**What is expected:** In the entries below, identify every line with the string "capsule" and copy it.

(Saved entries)

::::

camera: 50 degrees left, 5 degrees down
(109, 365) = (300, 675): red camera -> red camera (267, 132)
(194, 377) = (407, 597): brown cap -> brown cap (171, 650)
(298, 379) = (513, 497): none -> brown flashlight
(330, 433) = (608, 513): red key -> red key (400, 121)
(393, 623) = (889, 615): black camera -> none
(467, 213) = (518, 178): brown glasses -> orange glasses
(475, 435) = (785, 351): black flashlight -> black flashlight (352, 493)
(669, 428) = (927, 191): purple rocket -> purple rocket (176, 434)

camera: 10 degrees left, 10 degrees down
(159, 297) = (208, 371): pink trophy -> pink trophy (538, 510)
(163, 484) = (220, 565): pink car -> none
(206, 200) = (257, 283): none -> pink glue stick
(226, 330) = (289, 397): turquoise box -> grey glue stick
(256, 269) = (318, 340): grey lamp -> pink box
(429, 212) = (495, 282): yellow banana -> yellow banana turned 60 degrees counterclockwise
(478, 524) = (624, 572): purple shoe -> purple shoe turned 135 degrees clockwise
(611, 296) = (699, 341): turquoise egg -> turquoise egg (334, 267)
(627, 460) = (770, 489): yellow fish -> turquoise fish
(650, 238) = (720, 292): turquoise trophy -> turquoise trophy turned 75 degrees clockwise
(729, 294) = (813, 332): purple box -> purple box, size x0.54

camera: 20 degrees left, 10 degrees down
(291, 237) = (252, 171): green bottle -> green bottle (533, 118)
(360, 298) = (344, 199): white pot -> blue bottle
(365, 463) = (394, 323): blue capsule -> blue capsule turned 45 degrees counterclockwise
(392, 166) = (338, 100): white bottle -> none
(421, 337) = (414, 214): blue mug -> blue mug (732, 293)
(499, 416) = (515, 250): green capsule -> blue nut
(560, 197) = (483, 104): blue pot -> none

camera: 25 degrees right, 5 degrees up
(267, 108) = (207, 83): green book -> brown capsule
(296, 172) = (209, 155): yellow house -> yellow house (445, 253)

::::

**Final answer:**
(365, 463) = (394, 323): blue capsule -> blue capsule turned 45 degrees counterclockwise
(499, 416) = (515, 250): green capsule -> blue nut
(267, 108) = (207, 83): green book -> brown capsule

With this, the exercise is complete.